§ **Work instruction**: What lines below mention the word "degrees"? Copy each one.

§ **Records for this exercise**:
################

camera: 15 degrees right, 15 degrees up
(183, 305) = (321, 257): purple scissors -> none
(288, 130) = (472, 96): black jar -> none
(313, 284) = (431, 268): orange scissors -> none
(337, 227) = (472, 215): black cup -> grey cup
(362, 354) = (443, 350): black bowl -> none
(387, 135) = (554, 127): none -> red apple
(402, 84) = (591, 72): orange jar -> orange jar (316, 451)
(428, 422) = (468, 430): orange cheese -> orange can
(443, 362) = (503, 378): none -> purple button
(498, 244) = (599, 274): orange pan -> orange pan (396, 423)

################

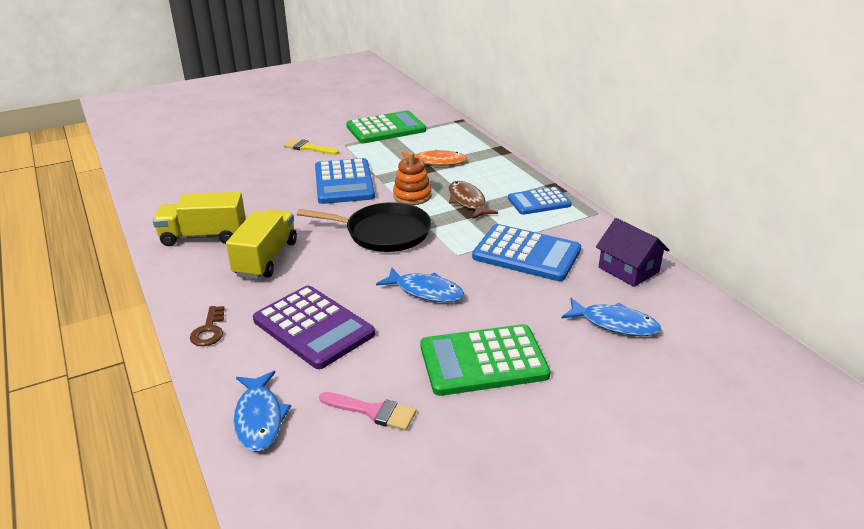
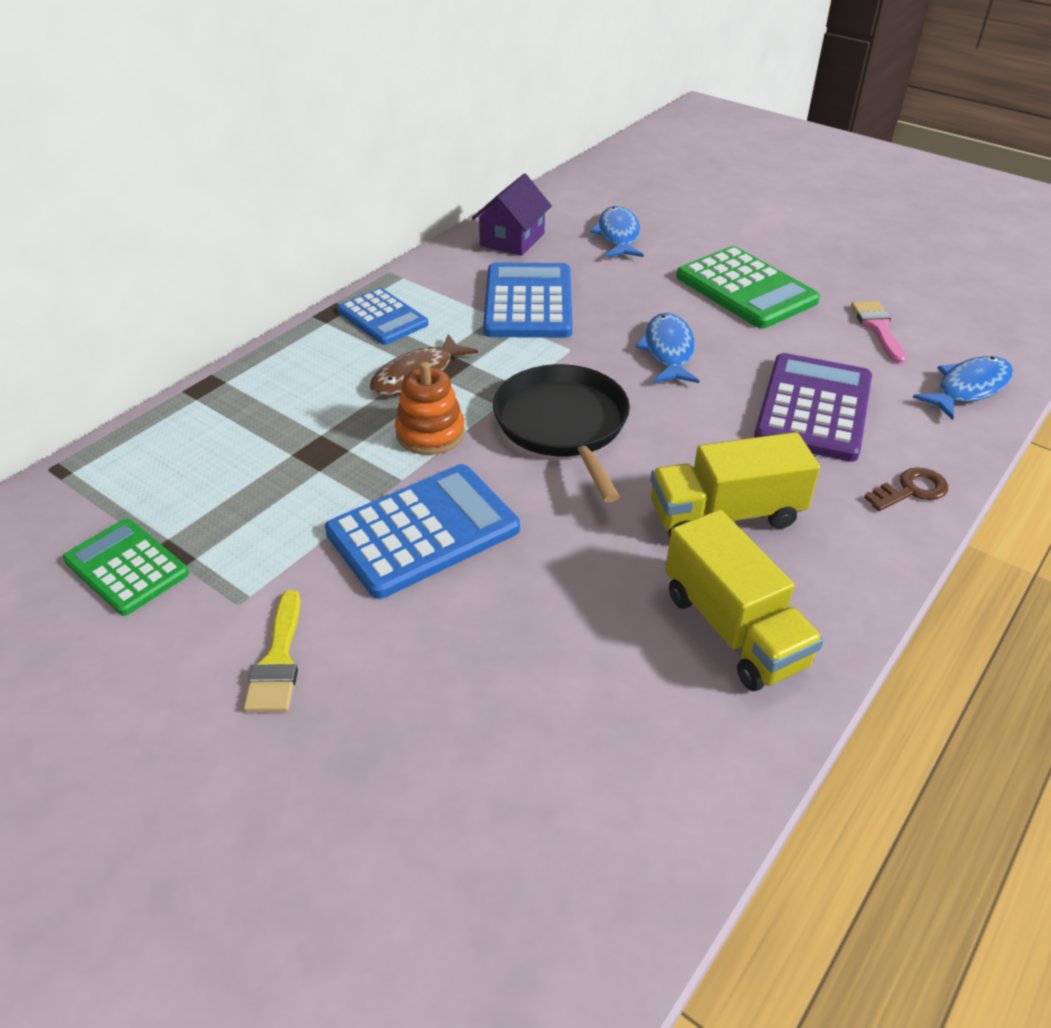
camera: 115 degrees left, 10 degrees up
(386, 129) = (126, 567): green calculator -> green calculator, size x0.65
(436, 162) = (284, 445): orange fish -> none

################

§ **Task solution**:
camera: 15 degrees right, 15 degrees up
camera: 115 degrees left, 10 degrees up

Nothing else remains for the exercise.